▸ **YOUR GOAL**: Say how many lines of the entries below include "gift", giving nothing but that number.

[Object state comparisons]
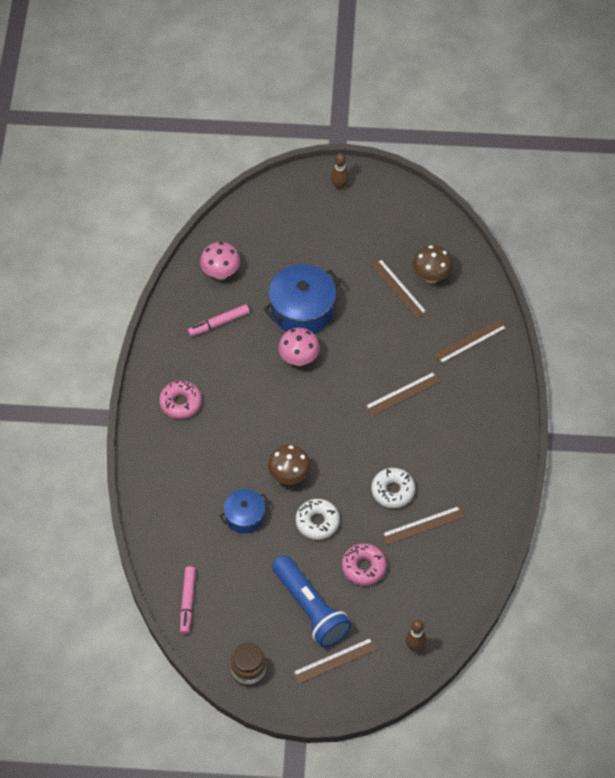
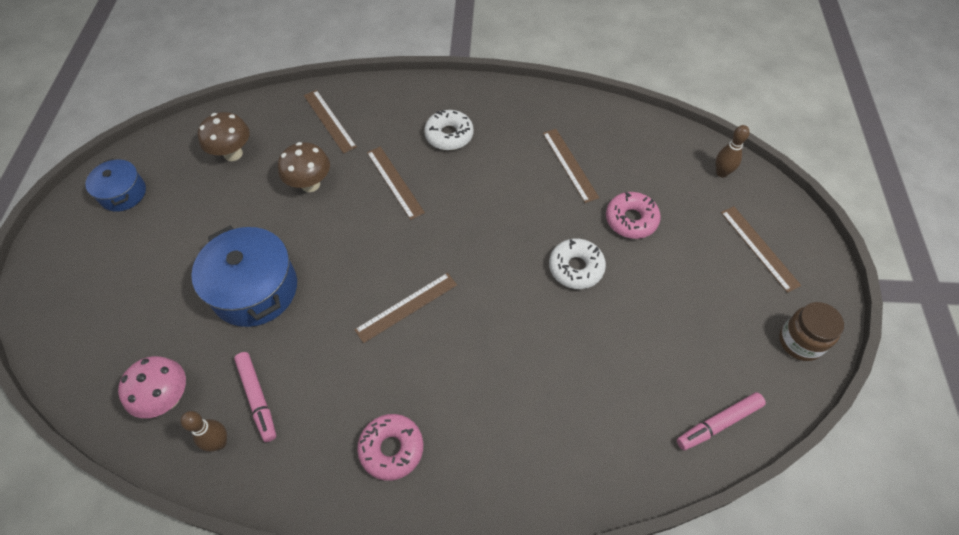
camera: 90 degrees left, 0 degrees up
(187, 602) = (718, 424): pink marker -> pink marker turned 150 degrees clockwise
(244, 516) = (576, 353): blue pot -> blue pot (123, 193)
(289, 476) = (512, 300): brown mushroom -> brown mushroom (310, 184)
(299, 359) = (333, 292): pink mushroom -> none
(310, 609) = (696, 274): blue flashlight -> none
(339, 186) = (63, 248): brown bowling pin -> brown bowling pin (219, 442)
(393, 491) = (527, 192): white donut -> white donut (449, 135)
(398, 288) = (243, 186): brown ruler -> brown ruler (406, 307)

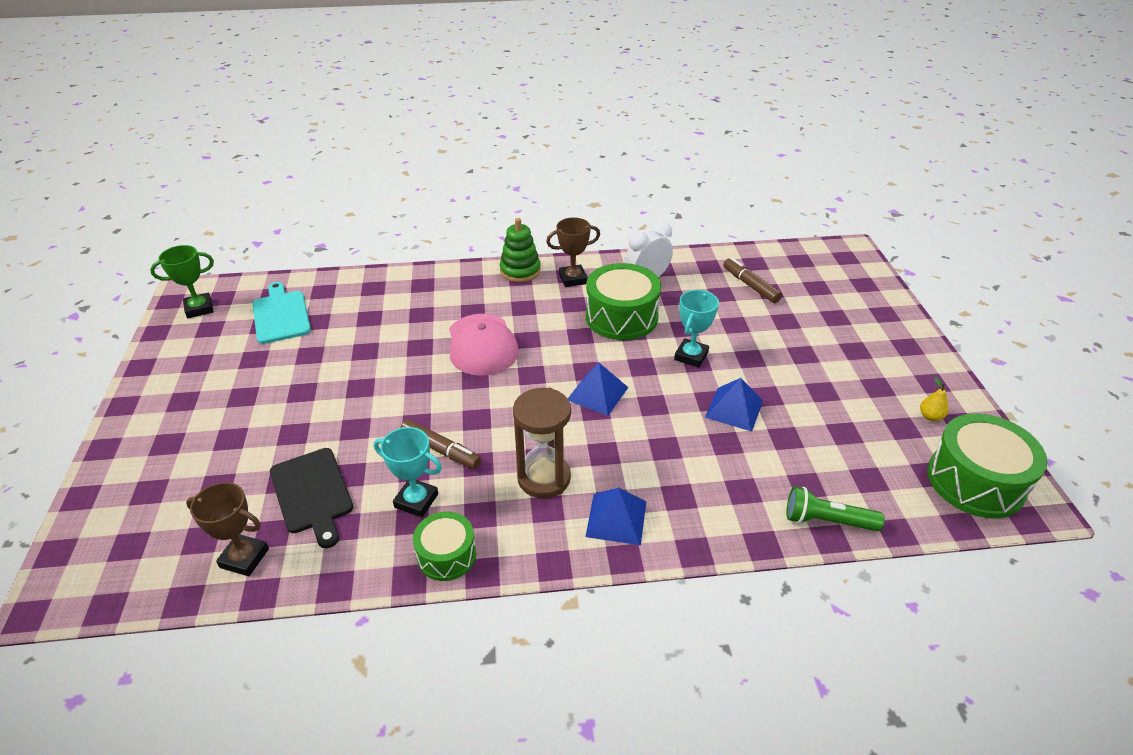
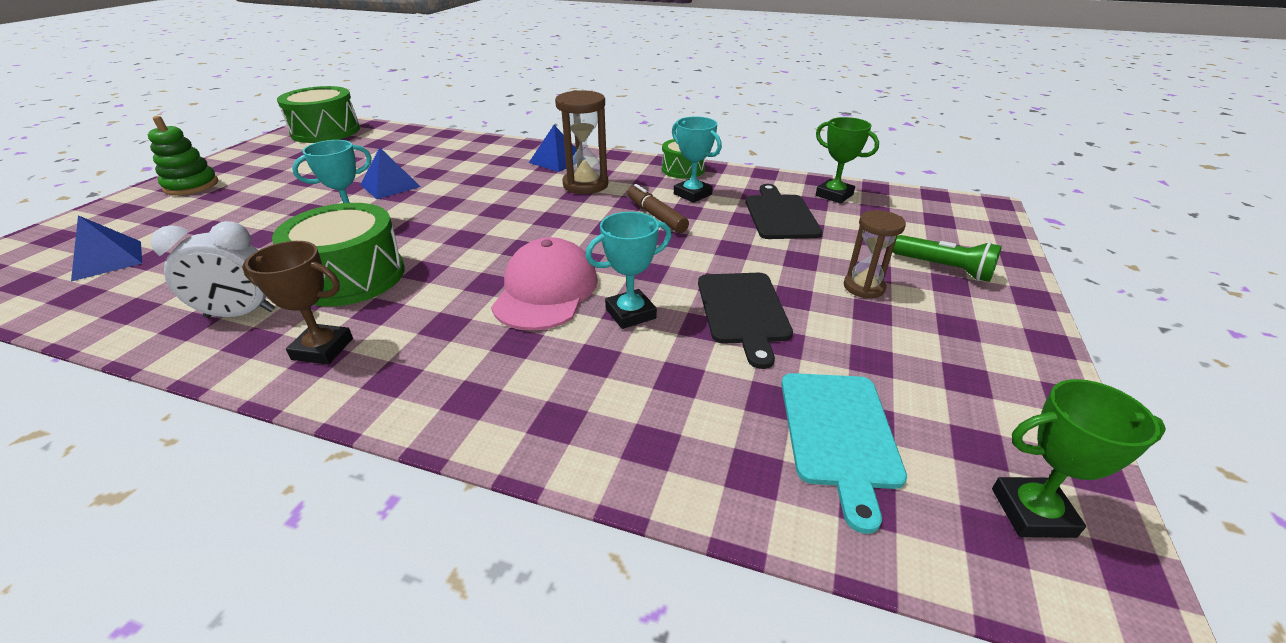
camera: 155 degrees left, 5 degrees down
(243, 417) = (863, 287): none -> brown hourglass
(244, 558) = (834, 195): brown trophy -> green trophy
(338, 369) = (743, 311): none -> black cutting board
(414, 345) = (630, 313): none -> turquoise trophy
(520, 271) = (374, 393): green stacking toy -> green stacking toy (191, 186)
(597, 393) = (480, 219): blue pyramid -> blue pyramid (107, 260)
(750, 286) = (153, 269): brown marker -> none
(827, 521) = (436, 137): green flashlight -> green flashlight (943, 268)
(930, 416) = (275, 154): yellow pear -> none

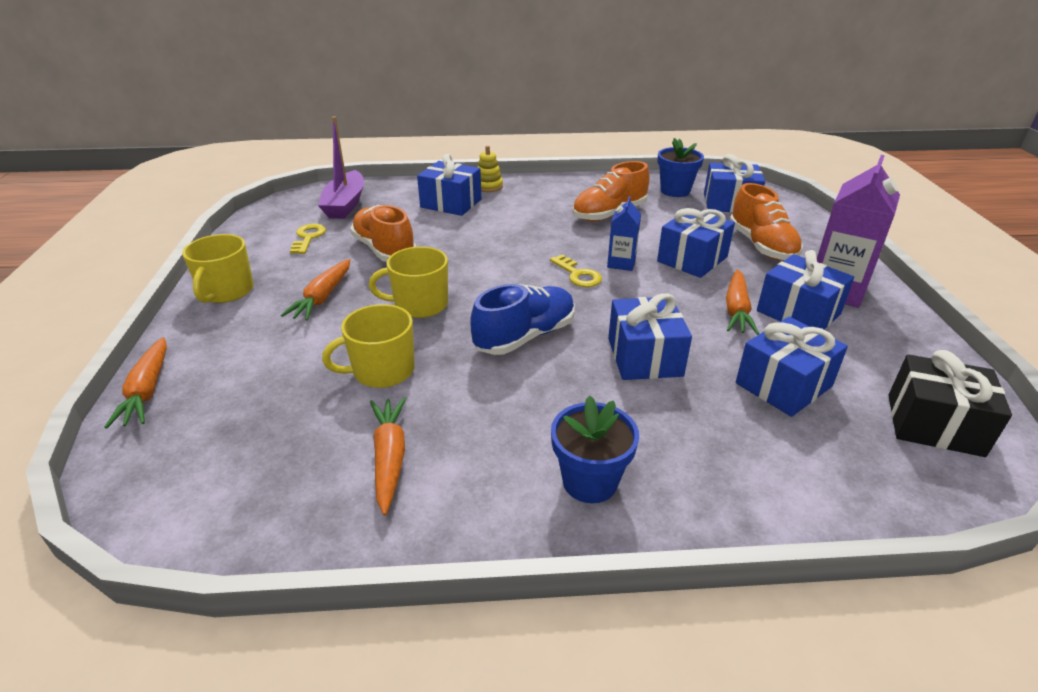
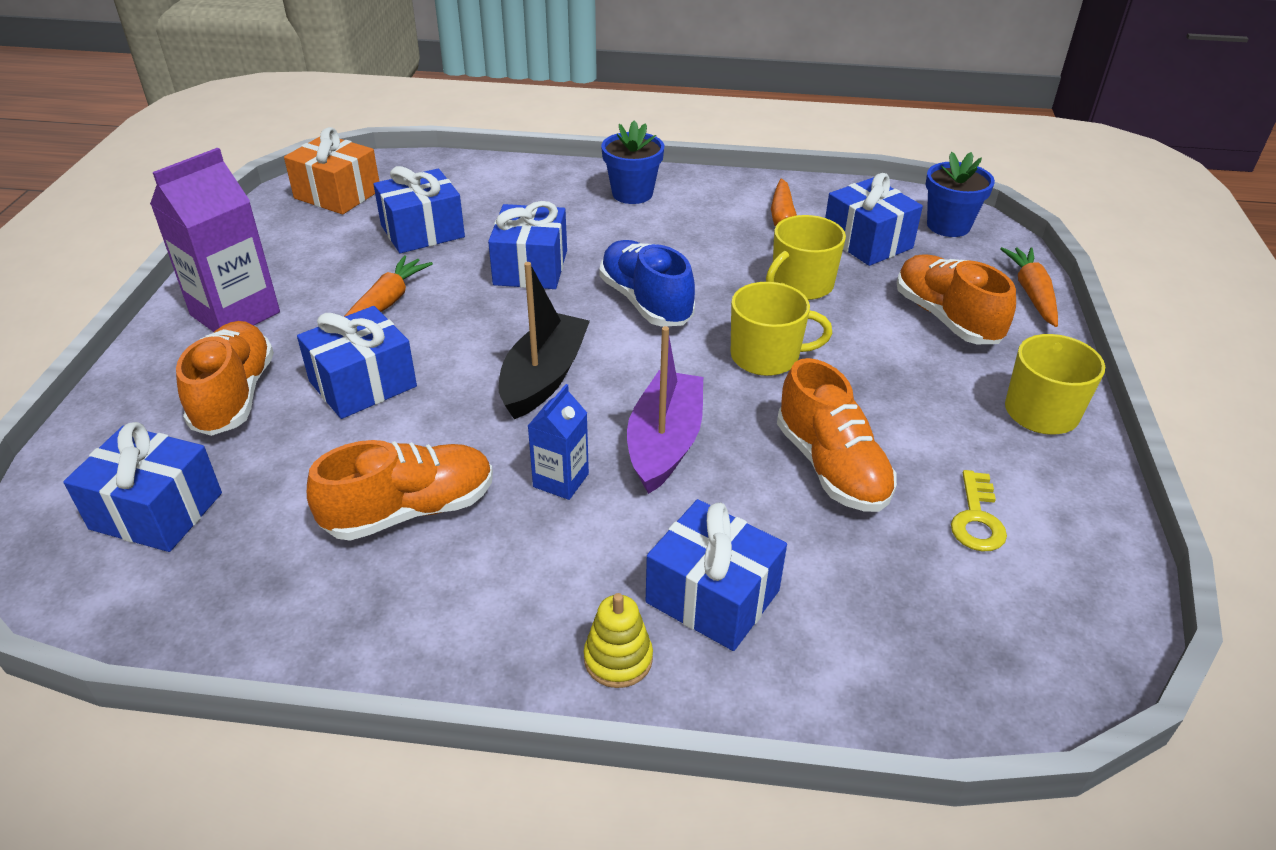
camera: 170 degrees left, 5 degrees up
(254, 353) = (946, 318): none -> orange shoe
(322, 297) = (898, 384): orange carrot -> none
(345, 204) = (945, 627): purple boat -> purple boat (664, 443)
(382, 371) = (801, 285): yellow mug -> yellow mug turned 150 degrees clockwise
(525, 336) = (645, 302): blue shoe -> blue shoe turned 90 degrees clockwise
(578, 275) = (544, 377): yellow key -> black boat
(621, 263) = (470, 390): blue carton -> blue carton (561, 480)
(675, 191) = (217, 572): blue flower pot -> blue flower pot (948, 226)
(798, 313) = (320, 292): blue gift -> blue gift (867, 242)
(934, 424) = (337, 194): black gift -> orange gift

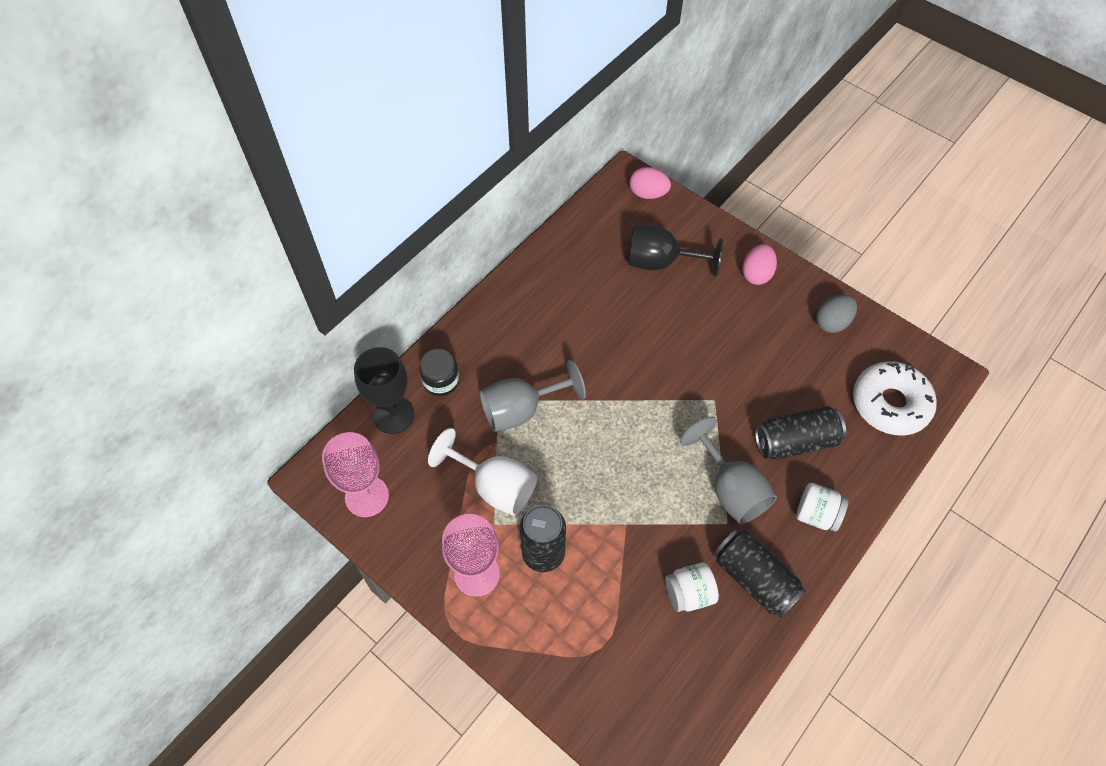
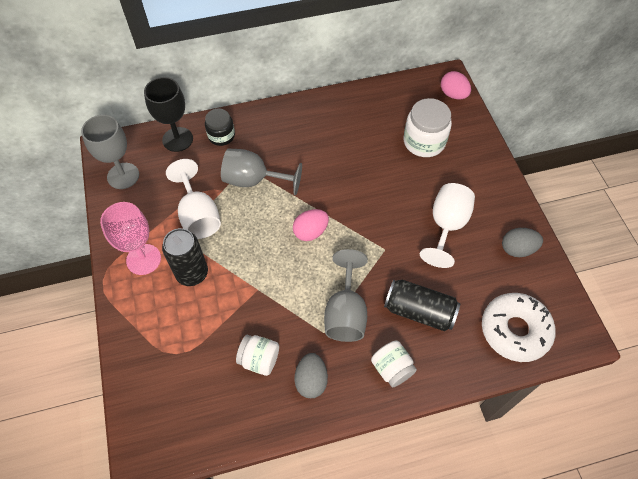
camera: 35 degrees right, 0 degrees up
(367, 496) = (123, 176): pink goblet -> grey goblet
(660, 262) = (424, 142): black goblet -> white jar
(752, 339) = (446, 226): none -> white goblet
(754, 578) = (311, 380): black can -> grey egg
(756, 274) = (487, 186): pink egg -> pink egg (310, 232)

▸ **RESULT OF THE TASK**: 2